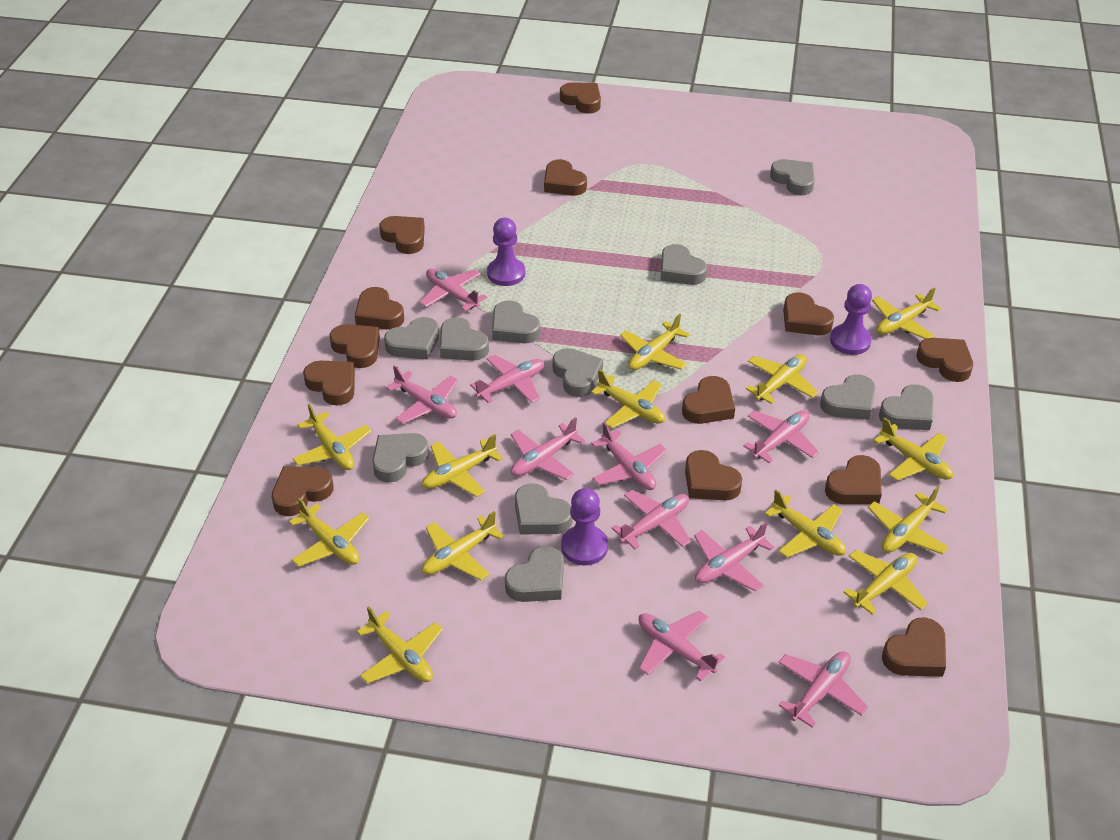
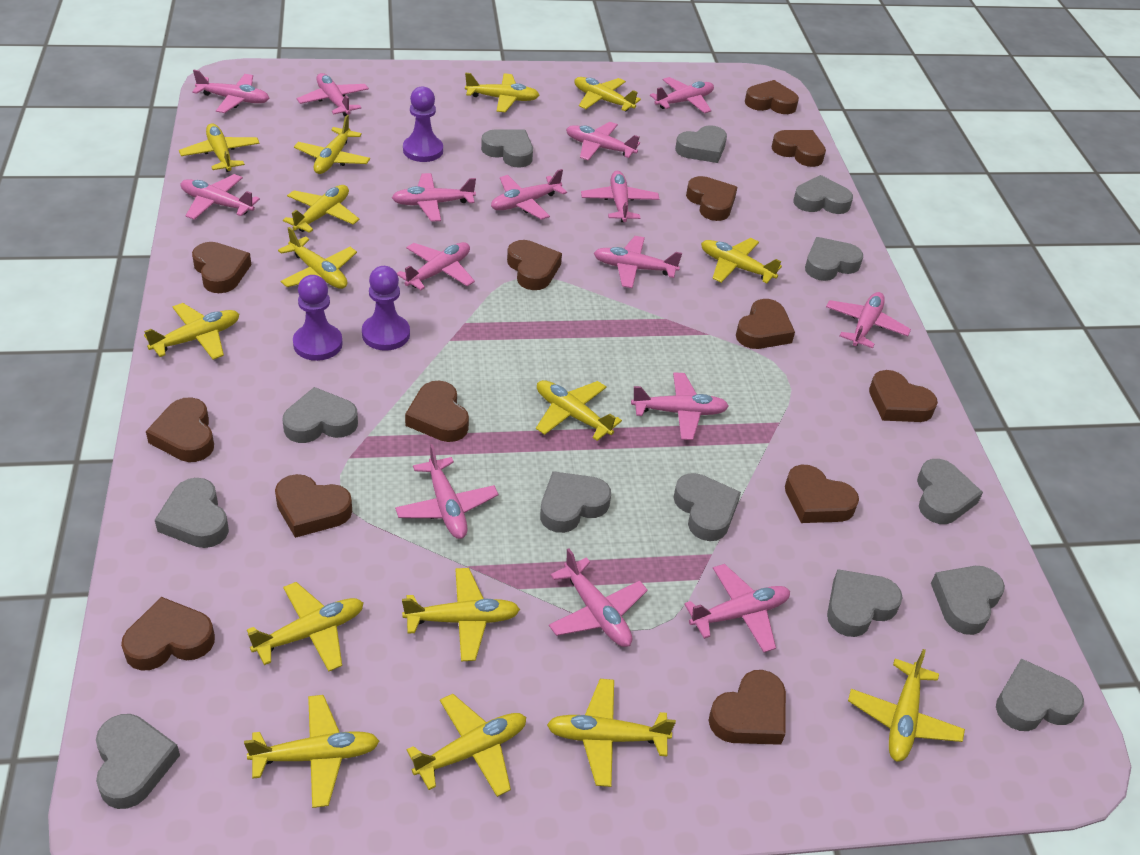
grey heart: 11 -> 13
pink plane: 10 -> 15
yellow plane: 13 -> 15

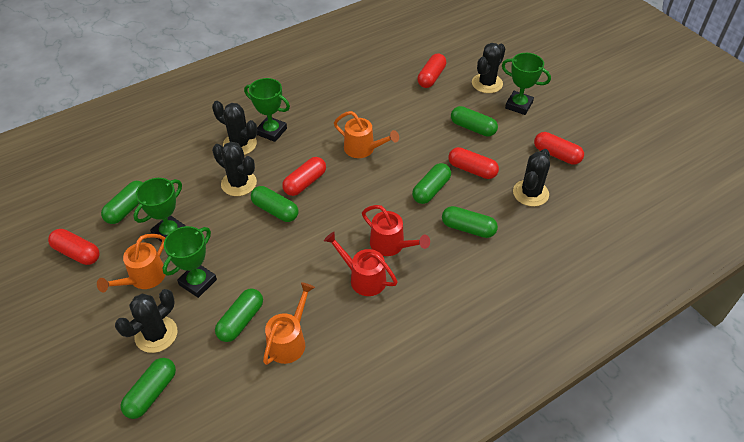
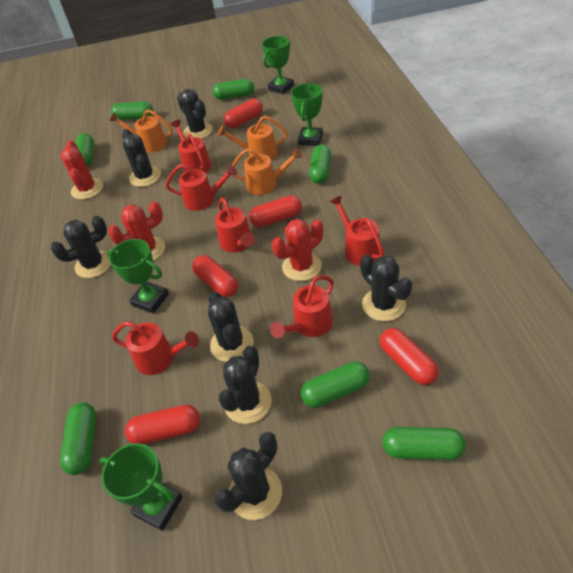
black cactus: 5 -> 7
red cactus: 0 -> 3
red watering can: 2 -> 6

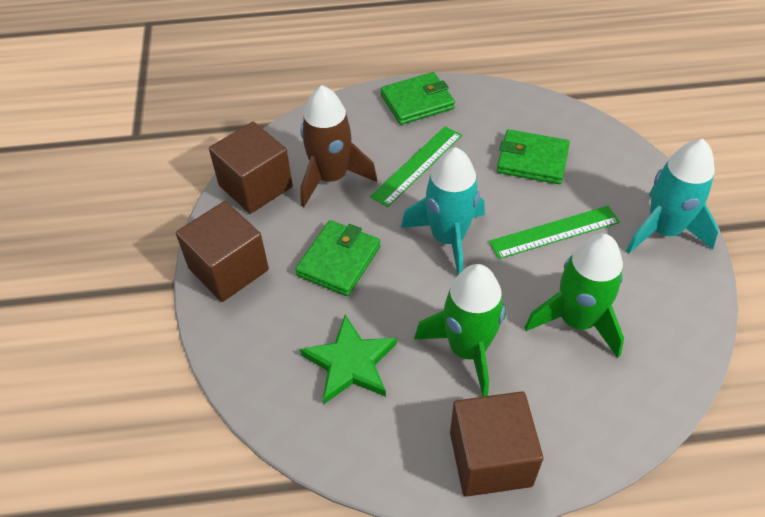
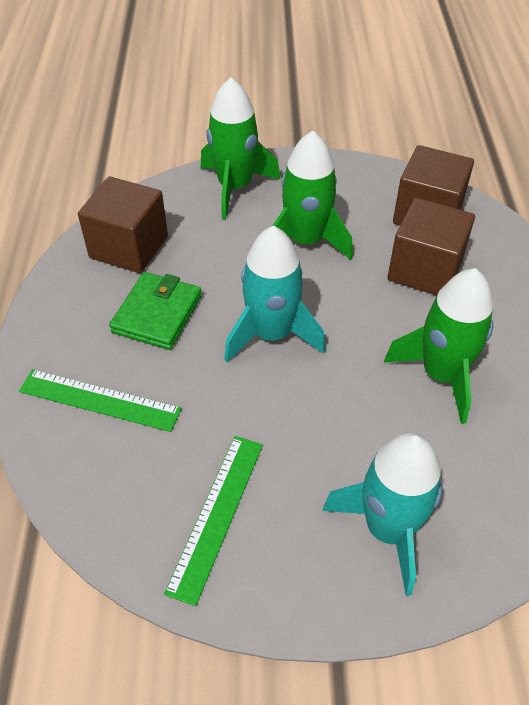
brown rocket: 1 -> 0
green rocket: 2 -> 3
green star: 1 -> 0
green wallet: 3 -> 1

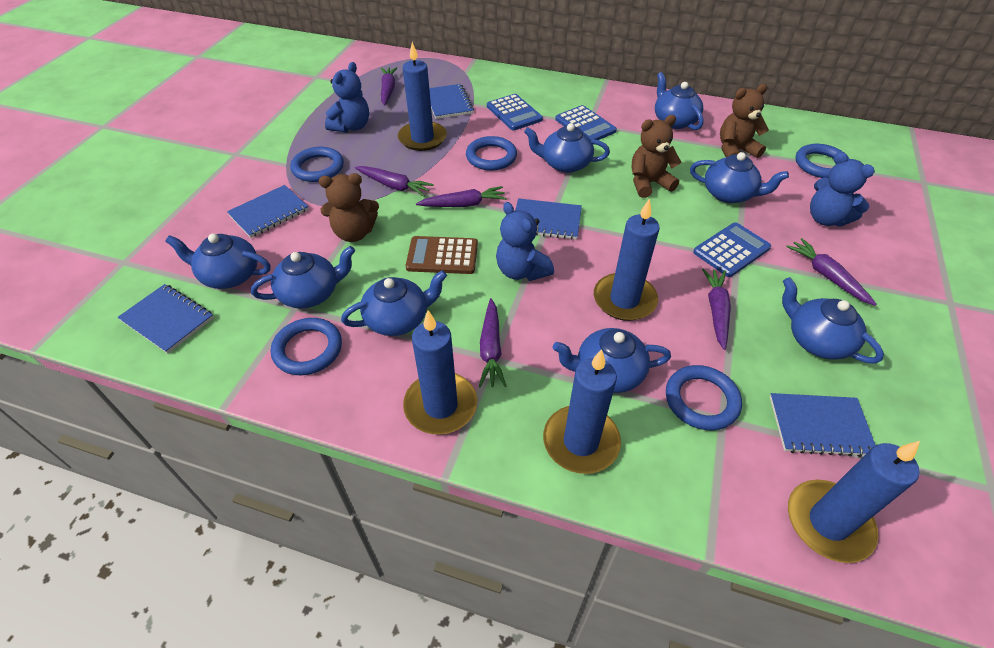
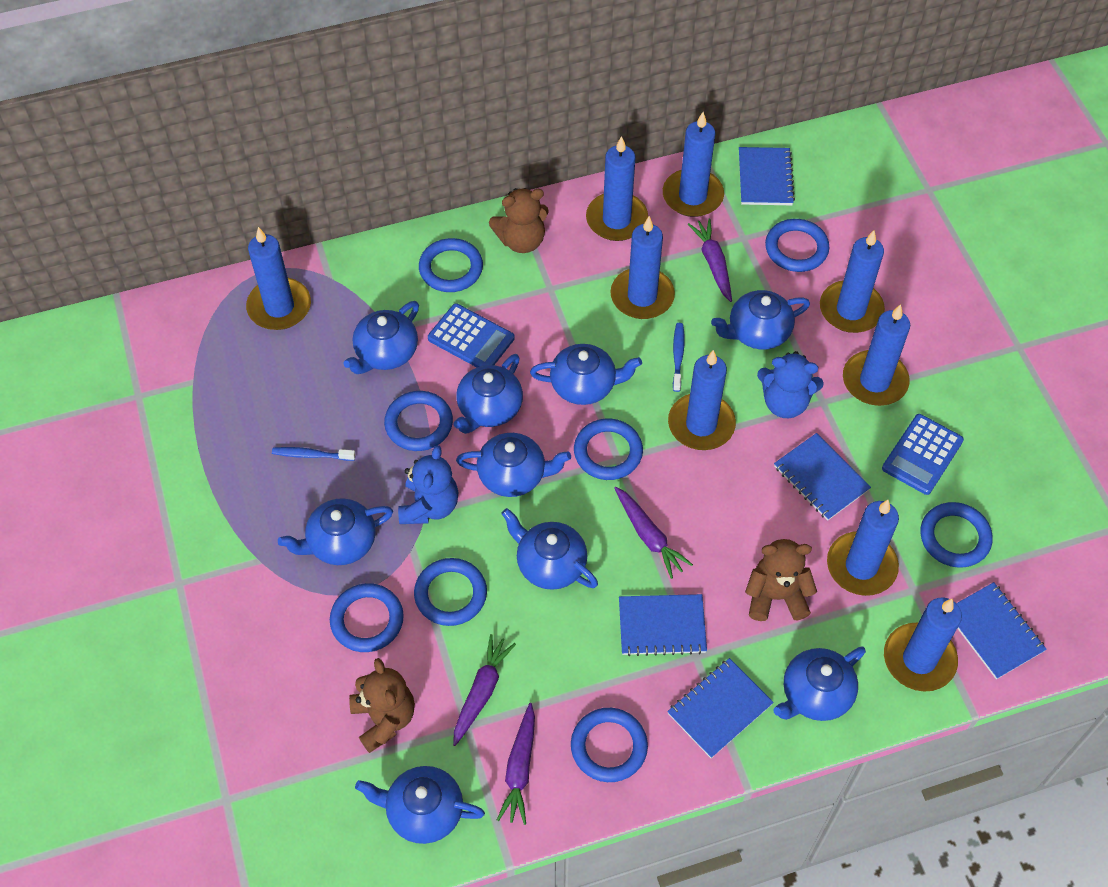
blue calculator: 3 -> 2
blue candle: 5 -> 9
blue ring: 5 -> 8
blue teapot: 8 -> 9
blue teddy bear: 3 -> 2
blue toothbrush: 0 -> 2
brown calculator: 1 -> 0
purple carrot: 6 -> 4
★ ★ ★ ★
WHAT TO DO:
Restate the listing word for word. Pictures do not belong in the copy.

EXPECTED OUTPUT:
grey heart: 11 -> 13
pink plane: 10 -> 15
yellow plane: 13 -> 15

black cactus: 5 -> 7
red cactus: 0 -> 3
red watering can: 2 -> 6

brown rocket: 1 -> 0
green rocket: 2 -> 3
green star: 1 -> 0
green wallet: 3 -> 1

blue calculator: 3 -> 2
blue candle: 5 -> 9
blue ring: 5 -> 8
blue teapot: 8 -> 9
blue teddy bear: 3 -> 2
blue toothbrush: 0 -> 2
brown calculator: 1 -> 0
purple carrot: 6 -> 4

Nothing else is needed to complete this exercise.